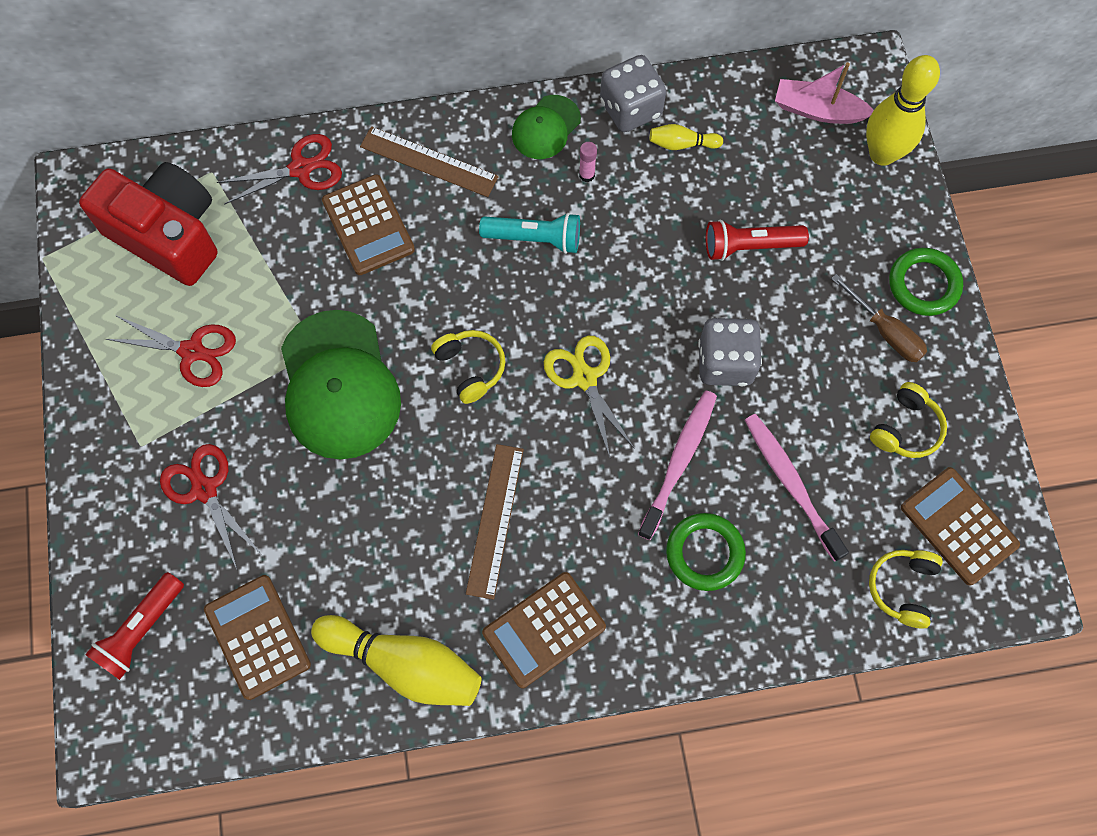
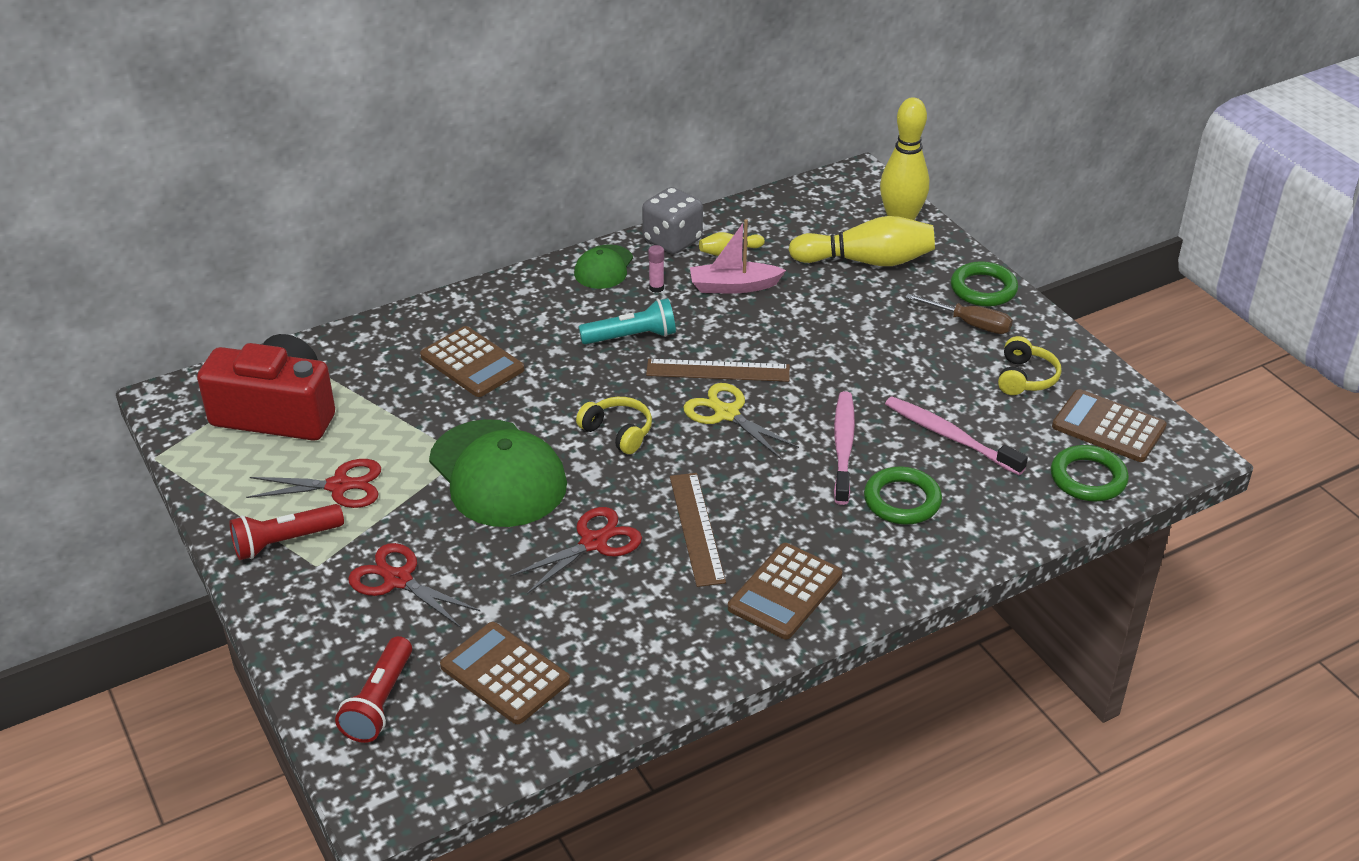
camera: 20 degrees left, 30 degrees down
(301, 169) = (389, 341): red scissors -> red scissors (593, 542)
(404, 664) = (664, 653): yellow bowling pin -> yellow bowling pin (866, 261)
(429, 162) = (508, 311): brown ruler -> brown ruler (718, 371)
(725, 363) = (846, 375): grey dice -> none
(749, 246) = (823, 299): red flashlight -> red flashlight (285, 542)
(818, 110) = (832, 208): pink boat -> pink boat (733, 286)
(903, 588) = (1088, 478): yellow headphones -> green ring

********************

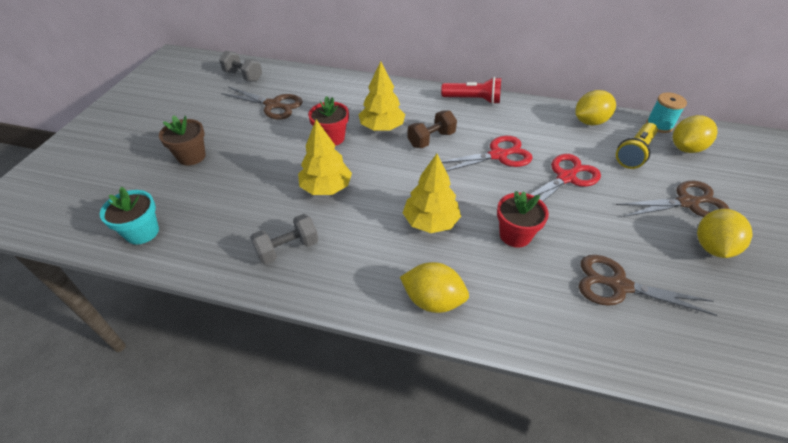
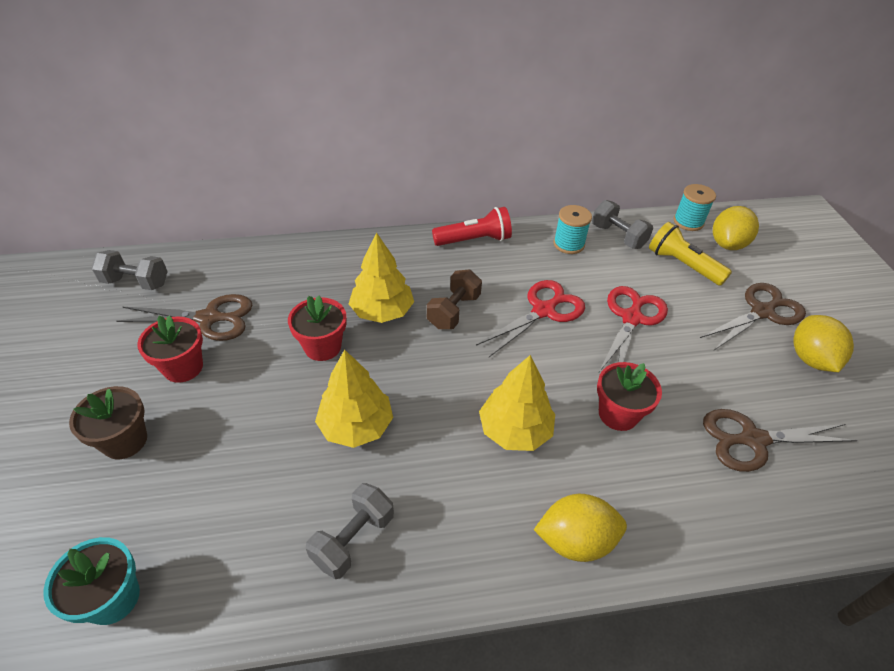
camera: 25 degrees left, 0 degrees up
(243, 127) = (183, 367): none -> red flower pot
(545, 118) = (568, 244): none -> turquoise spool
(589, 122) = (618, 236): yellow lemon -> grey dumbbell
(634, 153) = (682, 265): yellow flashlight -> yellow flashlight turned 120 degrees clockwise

********************

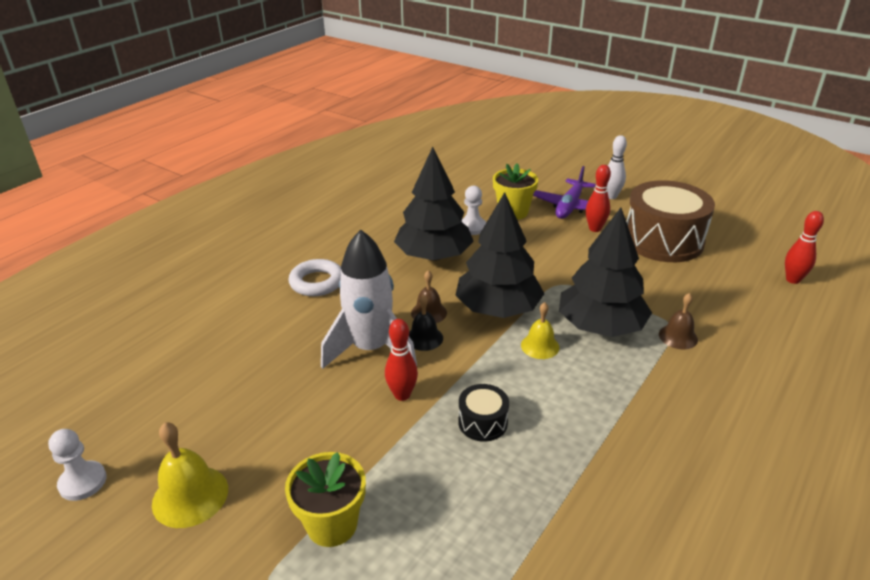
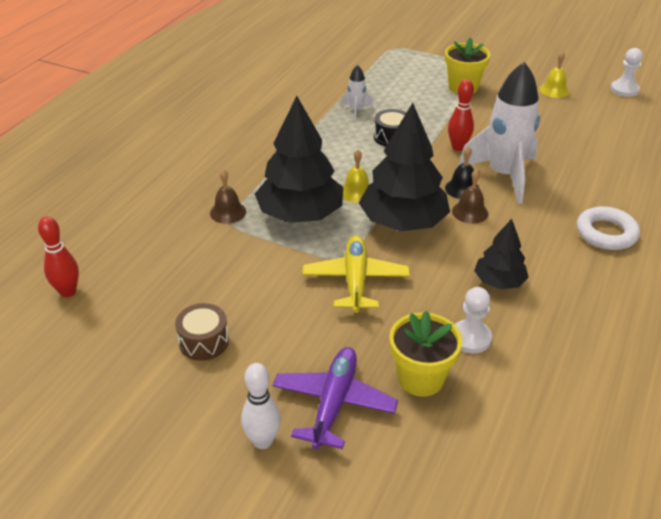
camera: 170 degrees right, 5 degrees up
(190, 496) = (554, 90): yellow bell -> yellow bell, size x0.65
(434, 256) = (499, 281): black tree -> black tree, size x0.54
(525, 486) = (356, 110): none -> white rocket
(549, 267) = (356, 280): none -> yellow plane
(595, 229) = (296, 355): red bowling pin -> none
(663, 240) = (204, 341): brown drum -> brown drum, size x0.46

********************

-- TASK TO CARRY OUT --
Every line with "none" in it should be copied from the entries.

-- EXERCISE ANSWER --
(725, 363) = (846, 375): grey dice -> none
(243, 127) = (183, 367): none -> red flower pot
(545, 118) = (568, 244): none -> turquoise spool
(525, 486) = (356, 110): none -> white rocket
(549, 267) = (356, 280): none -> yellow plane
(595, 229) = (296, 355): red bowling pin -> none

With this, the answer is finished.